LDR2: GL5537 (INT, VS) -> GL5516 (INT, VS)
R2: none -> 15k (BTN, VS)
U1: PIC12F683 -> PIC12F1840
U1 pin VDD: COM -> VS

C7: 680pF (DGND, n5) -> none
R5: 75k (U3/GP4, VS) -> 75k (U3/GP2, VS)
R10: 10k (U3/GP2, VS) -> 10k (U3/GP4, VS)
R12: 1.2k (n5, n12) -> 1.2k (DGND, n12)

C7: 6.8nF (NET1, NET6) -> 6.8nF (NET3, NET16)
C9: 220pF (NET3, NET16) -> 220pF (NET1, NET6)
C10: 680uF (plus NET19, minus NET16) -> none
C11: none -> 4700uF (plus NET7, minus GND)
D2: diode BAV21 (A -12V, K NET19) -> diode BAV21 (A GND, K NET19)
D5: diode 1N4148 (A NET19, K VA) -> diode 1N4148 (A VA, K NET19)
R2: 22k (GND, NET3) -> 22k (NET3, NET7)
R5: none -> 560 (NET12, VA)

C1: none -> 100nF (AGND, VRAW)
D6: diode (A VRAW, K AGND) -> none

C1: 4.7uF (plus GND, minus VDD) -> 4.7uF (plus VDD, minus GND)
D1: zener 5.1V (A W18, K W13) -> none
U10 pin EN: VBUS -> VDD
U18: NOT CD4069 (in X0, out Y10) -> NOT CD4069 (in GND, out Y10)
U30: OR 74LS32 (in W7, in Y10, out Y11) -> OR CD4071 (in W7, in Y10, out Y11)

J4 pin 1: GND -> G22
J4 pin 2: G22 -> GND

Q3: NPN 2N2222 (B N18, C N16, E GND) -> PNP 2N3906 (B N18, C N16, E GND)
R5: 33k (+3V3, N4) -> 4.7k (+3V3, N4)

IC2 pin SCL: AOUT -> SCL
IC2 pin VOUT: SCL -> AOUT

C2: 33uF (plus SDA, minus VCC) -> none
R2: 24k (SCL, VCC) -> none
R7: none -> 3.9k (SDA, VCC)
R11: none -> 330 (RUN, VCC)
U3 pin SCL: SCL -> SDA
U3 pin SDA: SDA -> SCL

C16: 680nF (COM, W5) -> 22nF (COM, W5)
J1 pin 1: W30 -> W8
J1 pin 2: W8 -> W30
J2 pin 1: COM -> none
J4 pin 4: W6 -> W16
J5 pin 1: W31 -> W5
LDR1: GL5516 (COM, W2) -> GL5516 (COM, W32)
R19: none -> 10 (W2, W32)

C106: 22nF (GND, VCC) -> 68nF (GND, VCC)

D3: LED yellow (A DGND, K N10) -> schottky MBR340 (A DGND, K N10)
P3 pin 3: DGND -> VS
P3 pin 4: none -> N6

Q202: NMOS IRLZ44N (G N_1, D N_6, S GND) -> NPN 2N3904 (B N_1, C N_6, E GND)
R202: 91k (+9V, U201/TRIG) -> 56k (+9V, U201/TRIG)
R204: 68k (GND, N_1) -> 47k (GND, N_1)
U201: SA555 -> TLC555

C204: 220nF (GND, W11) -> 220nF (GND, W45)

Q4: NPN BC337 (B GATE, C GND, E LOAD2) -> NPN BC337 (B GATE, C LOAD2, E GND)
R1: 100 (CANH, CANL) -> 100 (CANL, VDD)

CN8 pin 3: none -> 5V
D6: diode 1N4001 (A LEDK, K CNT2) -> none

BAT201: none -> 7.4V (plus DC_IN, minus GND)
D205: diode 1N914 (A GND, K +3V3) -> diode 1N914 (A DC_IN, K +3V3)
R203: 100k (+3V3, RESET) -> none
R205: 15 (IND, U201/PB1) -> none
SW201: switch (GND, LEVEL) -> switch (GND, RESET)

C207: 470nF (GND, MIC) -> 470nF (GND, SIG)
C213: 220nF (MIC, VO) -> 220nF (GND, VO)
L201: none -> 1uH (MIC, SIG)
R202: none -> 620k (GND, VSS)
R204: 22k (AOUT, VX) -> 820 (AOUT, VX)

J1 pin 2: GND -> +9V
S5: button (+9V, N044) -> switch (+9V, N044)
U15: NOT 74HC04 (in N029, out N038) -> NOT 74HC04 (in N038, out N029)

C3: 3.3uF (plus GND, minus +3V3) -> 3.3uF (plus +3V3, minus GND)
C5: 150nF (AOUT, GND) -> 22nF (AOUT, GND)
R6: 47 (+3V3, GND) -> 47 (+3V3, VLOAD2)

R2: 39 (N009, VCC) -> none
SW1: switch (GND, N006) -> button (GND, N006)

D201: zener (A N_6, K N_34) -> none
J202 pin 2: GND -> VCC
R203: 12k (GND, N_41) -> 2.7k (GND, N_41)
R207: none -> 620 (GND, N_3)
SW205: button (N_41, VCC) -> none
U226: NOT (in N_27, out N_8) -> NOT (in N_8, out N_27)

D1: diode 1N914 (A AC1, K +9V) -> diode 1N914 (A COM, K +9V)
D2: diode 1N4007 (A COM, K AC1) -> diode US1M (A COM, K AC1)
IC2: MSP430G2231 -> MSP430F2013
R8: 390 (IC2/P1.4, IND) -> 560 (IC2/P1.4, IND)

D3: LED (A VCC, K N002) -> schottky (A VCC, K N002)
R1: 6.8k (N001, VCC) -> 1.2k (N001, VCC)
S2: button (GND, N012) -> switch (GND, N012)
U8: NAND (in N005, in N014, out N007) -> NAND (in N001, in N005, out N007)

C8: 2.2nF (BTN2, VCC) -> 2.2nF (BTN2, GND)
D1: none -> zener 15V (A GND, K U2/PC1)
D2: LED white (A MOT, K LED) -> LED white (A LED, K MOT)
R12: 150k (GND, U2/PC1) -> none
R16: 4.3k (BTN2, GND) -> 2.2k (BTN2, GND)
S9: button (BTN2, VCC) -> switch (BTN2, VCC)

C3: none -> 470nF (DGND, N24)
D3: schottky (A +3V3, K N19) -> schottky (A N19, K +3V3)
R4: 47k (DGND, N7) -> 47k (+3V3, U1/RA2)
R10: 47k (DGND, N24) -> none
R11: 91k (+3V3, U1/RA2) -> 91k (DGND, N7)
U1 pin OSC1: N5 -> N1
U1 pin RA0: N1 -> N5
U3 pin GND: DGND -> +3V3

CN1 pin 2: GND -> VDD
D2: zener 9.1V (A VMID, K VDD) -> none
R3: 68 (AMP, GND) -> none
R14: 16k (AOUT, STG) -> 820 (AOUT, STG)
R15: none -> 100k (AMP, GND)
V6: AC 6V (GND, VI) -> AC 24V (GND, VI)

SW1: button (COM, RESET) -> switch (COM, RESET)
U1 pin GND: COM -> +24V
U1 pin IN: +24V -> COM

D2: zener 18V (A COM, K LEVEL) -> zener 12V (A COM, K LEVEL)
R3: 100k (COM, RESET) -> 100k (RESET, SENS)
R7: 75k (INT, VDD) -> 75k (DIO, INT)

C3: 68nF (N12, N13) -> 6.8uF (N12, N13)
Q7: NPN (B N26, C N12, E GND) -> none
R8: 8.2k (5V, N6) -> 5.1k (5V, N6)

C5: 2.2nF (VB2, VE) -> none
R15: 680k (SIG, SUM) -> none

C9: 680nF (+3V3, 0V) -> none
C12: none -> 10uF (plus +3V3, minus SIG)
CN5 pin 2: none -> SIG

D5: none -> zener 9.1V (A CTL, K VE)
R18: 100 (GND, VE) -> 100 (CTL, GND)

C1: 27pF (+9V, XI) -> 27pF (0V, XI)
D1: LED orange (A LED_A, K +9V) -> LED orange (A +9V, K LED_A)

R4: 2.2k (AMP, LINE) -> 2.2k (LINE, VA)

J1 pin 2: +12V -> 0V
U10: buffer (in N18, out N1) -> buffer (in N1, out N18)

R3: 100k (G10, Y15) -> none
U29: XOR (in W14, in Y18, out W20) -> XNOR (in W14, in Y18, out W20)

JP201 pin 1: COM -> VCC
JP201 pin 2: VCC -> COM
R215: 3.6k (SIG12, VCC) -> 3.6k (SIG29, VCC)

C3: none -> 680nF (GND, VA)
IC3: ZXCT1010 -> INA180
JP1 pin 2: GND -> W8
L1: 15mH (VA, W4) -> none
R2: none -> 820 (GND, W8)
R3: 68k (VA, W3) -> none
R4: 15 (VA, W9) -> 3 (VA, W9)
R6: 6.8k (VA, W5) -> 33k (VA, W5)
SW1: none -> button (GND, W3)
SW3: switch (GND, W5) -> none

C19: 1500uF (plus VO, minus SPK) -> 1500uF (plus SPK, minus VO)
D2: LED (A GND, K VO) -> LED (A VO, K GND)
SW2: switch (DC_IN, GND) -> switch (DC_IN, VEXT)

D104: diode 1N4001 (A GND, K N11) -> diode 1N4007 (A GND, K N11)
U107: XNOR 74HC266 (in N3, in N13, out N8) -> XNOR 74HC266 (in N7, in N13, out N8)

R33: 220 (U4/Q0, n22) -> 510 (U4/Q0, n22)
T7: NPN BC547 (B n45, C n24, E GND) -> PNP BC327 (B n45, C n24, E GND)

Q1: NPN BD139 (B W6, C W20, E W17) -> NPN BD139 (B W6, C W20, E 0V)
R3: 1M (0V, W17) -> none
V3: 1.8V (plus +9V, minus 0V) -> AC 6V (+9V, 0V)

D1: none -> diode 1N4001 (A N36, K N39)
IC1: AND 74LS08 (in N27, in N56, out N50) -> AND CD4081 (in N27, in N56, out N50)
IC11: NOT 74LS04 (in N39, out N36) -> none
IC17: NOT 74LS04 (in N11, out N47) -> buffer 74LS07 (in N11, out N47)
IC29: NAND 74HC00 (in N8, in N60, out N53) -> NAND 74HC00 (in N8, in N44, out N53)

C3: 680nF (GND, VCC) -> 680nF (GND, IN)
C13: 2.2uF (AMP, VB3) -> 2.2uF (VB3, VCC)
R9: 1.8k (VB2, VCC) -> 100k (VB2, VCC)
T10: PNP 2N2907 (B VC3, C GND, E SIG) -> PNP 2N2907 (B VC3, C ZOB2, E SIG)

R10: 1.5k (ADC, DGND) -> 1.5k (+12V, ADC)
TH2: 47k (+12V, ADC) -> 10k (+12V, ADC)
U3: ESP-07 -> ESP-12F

» Task statement
For each line above that contains the word "buffer", give the line as it is written.

» Output for this exercise
U10: buffer (in N18, out N1) -> buffer (in N1, out N18)
IC17: NOT 74LS04 (in N11, out N47) -> buffer 74LS07 (in N11, out N47)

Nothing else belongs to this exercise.